> [Task prompt]: Reproduce the lines below word for word, from the first line through the line containing "about (786, 1502)", inclusive. Leave the pictures out of your copy.

════

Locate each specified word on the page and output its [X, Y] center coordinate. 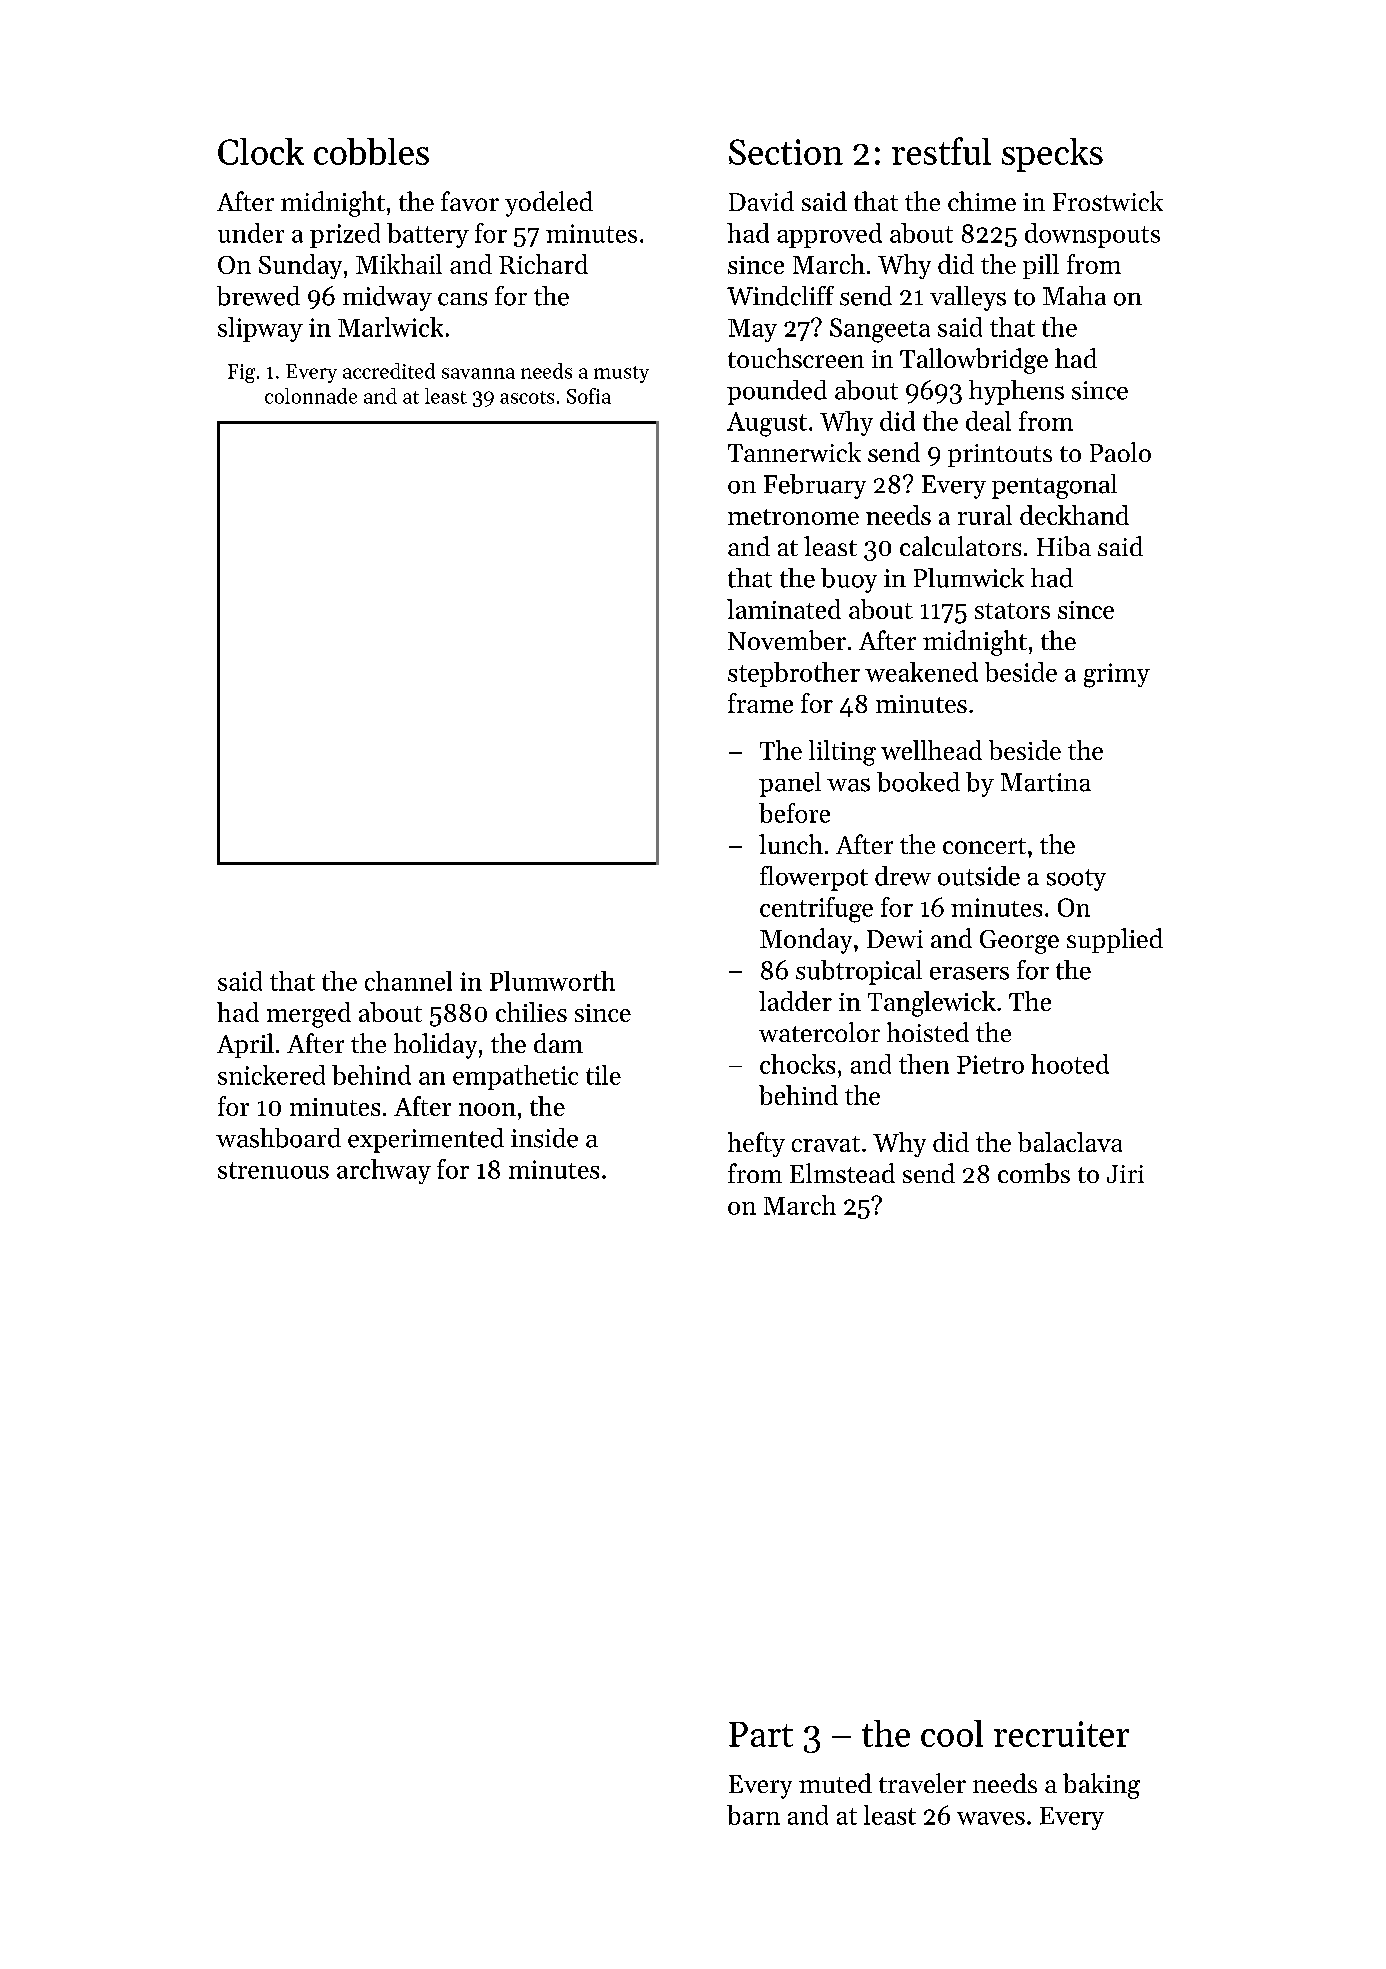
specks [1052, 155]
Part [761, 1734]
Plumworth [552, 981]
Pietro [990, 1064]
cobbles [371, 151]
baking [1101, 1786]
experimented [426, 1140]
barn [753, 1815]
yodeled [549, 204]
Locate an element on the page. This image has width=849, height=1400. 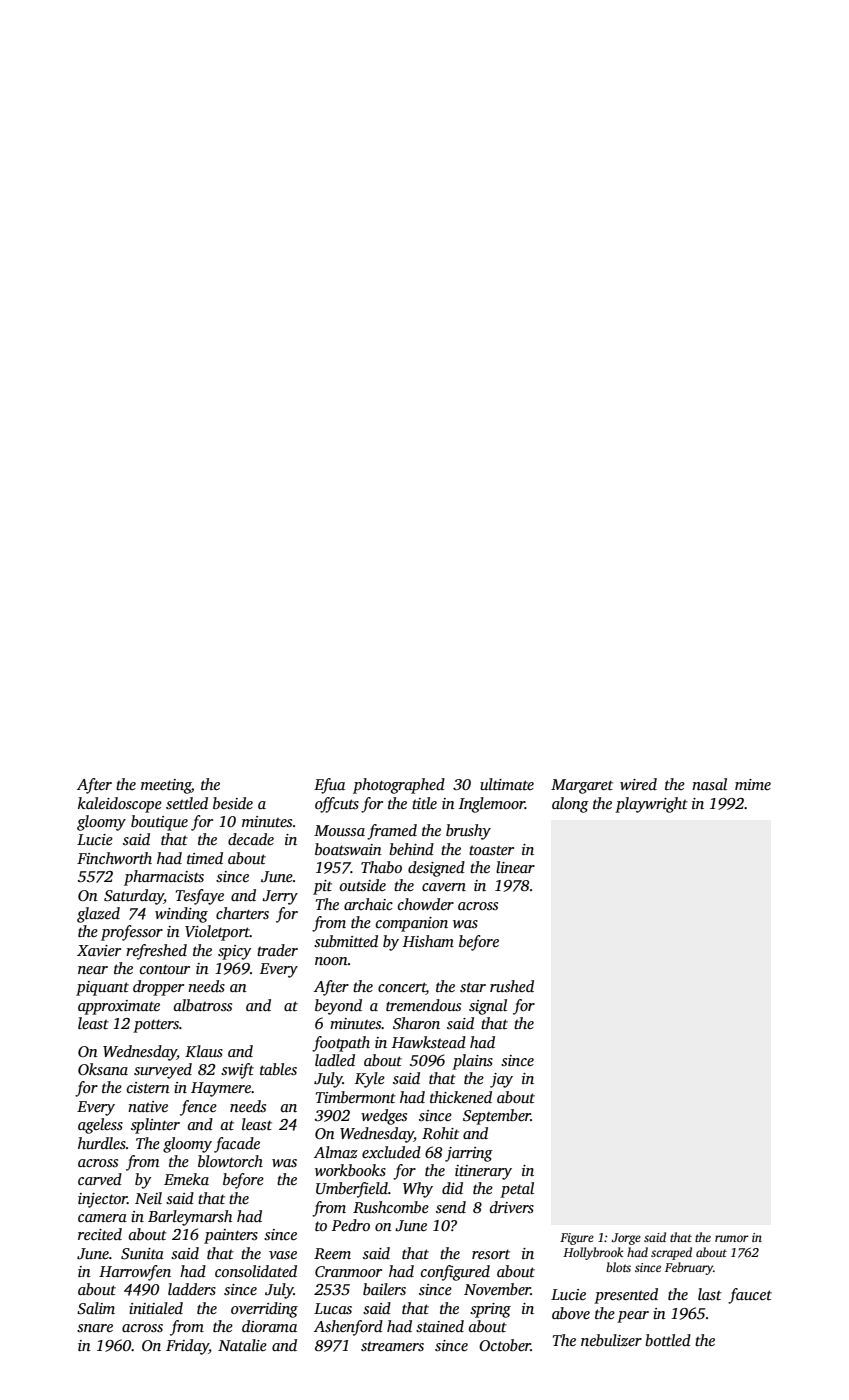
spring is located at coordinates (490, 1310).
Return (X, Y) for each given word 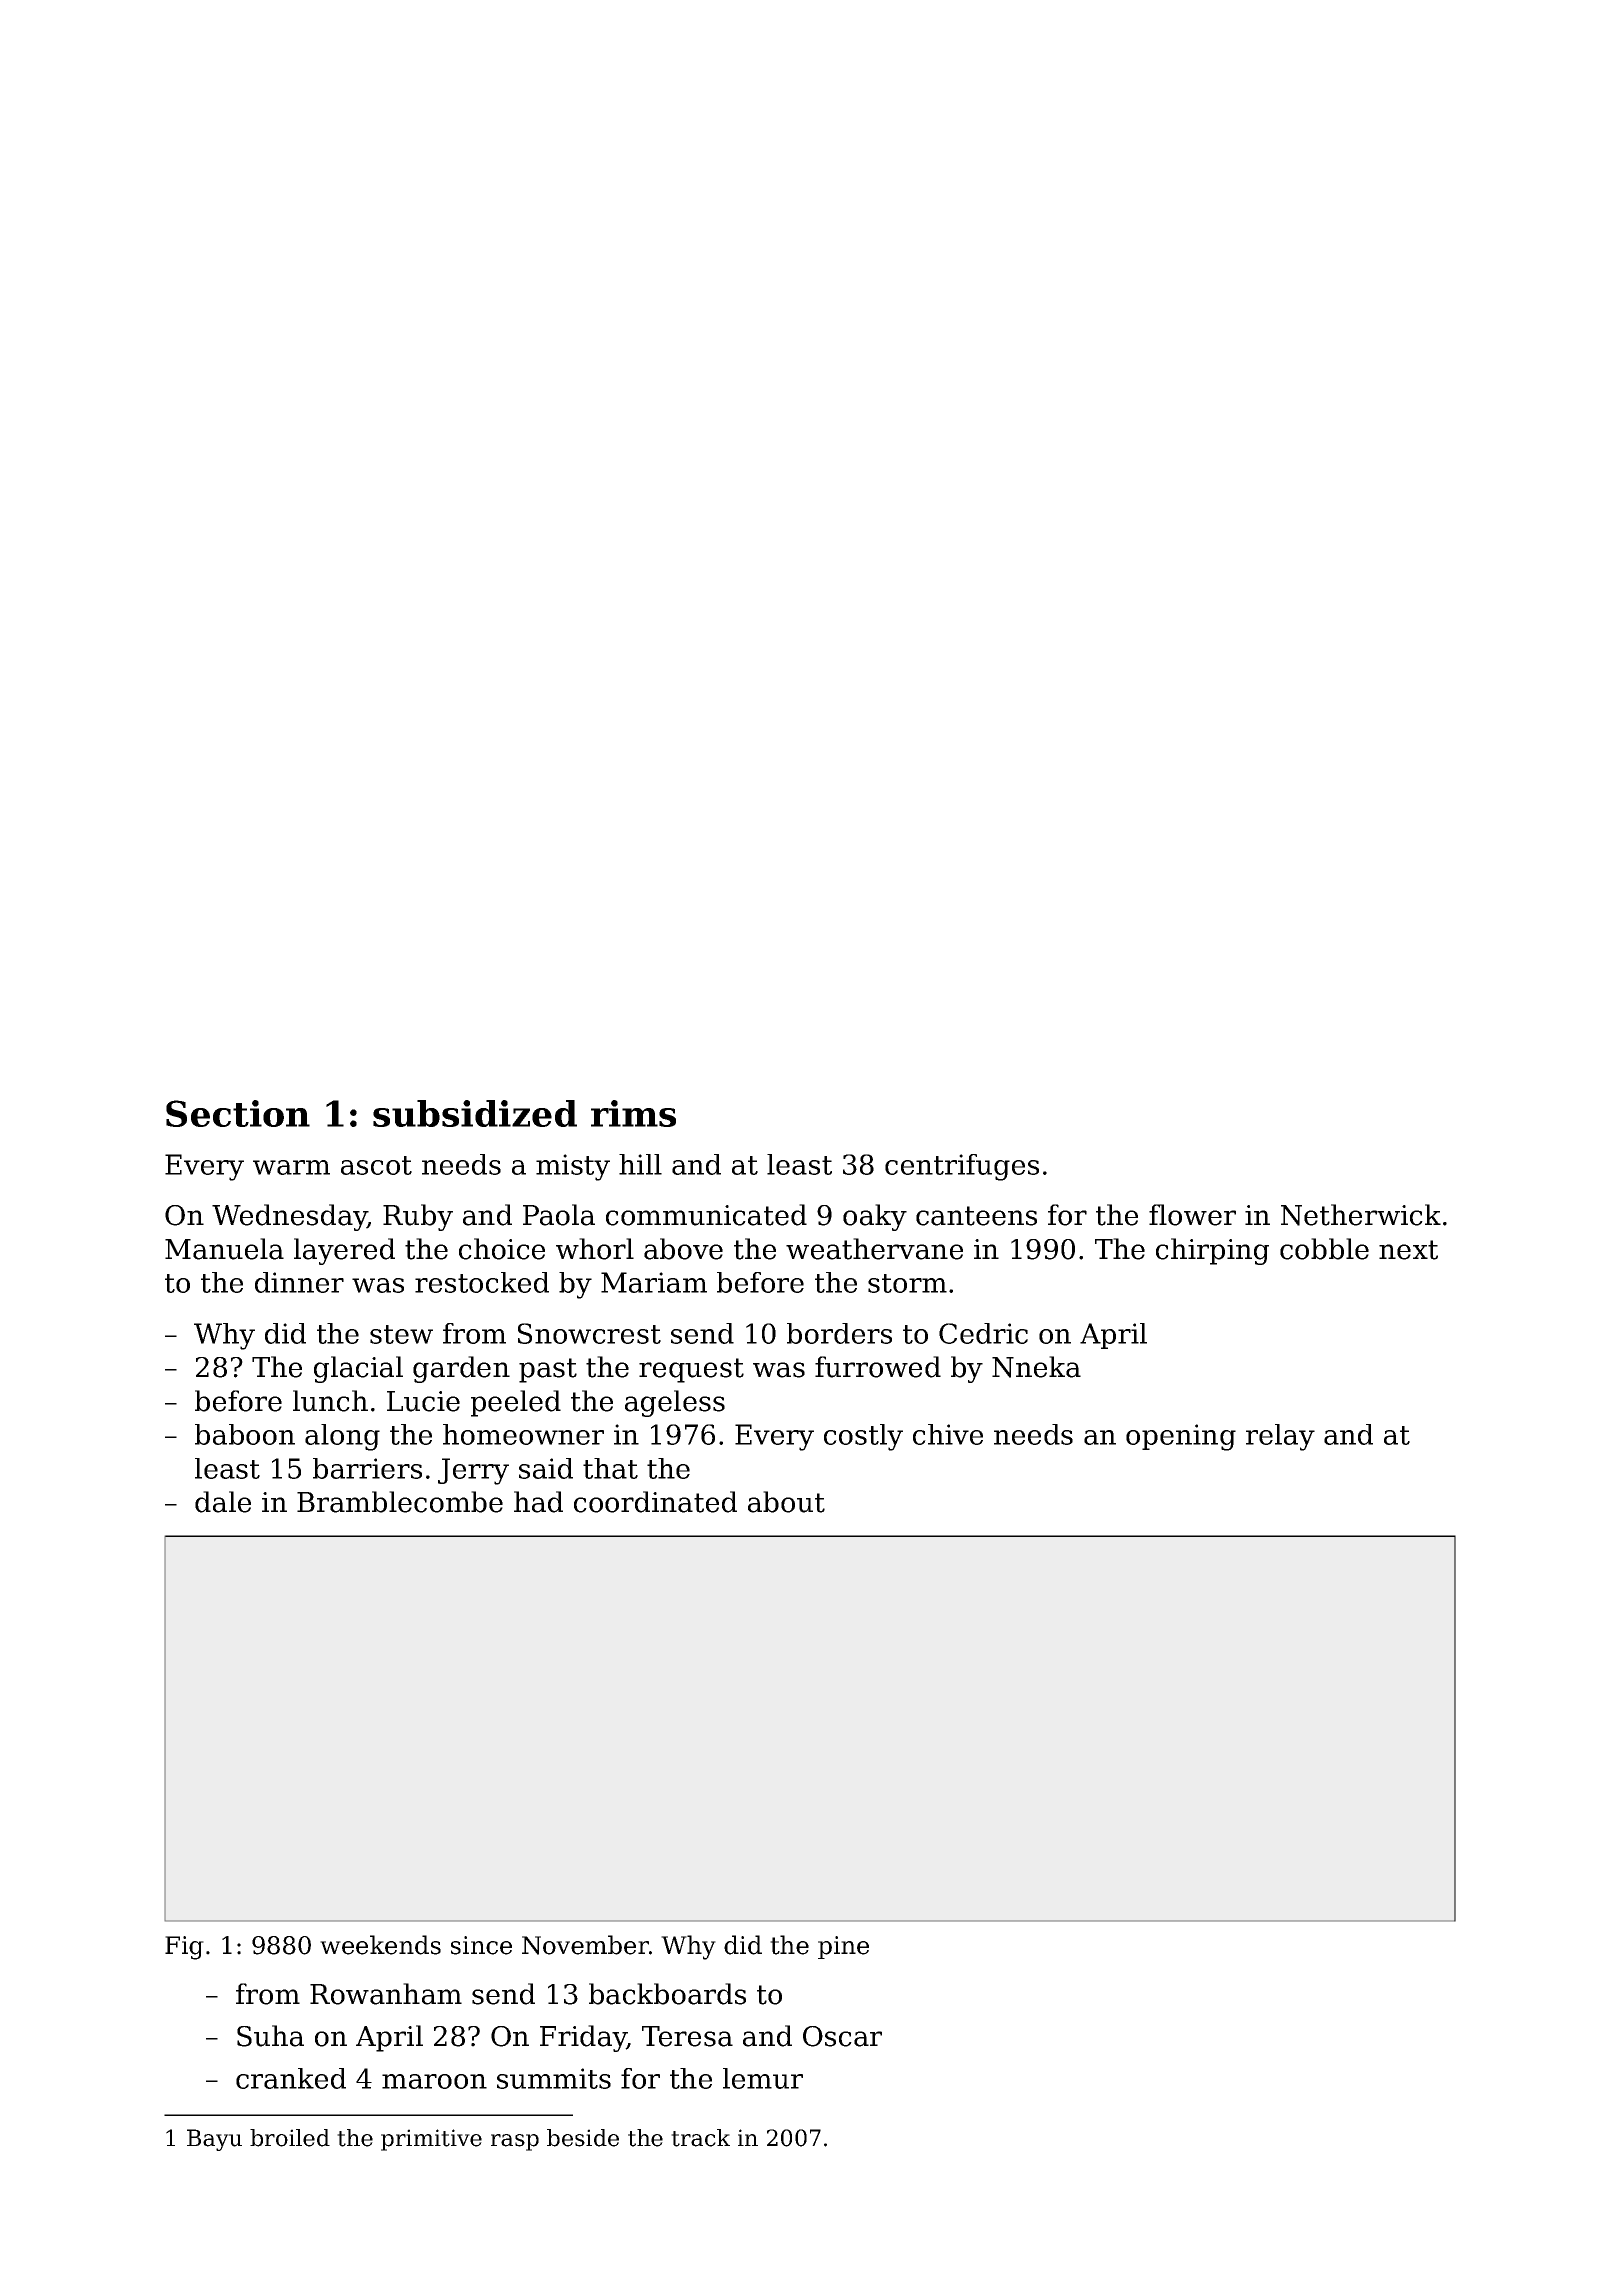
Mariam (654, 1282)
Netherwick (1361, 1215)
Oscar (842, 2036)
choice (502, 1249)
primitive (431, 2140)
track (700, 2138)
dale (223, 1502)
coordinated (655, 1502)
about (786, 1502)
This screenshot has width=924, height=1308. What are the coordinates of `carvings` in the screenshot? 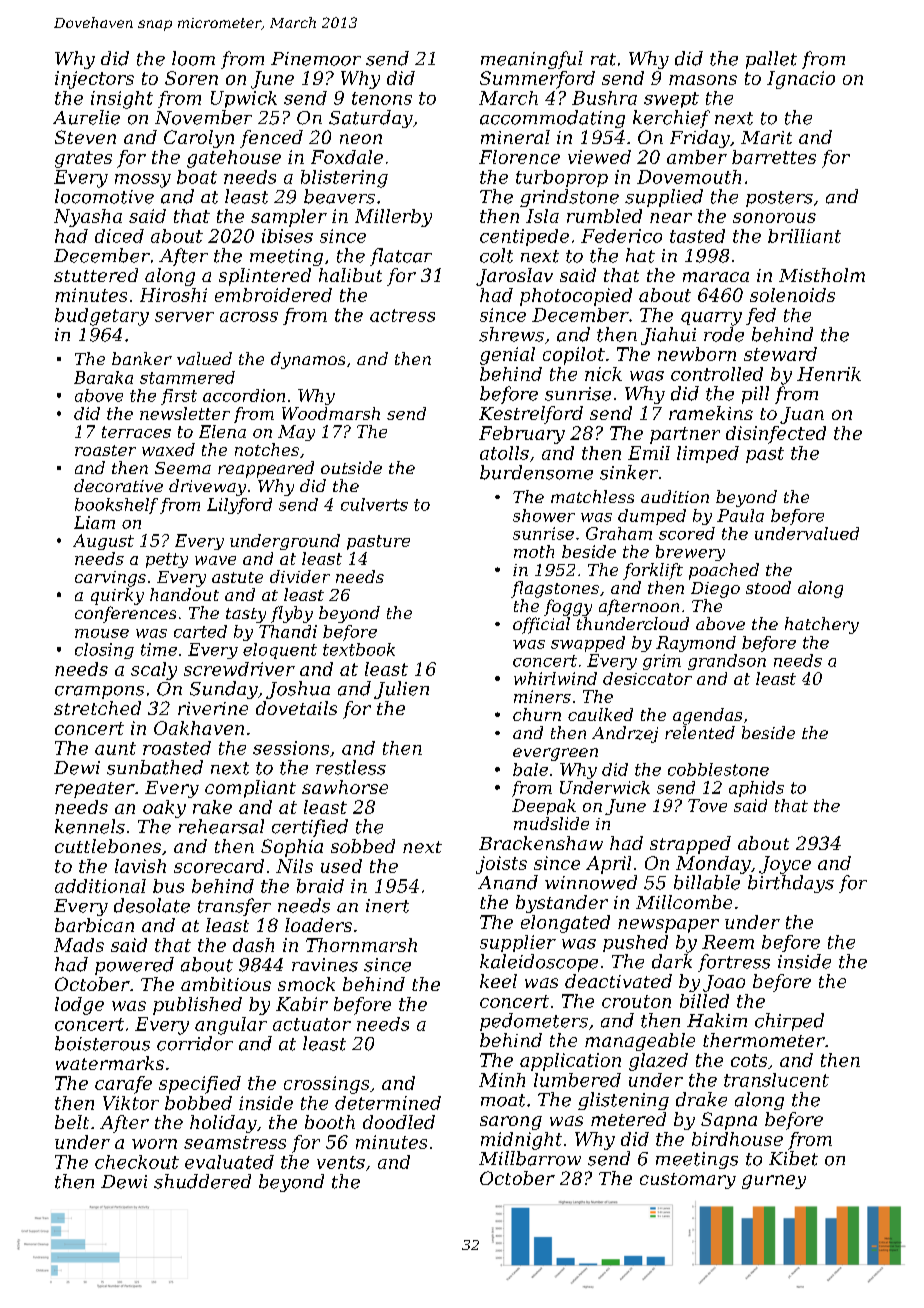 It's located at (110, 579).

════

> [Result of this exercise]:
Locate each specified word on the page and output its [X, Y] center coordinate. 
specks [1052, 155]
Part [761, 1734]
Plumworth [552, 981]
Pietro [990, 1064]
cobbles [371, 151]
baking [1101, 1786]
experimented [426, 1140]
barn [753, 1815]
yodeled [549, 204]
Locate an element on the page. This image has width=849, height=1400. 
spring is located at coordinates (490, 1310).
Return (X, Y) for each given word 
Mariam (654, 1282)
Netherwick (1361, 1215)
Oscar (842, 2036)
choice (502, 1249)
primitive (431, 2140)
track (700, 2138)
dale (223, 1502)
coordinated (655, 1502)
about (786, 1502)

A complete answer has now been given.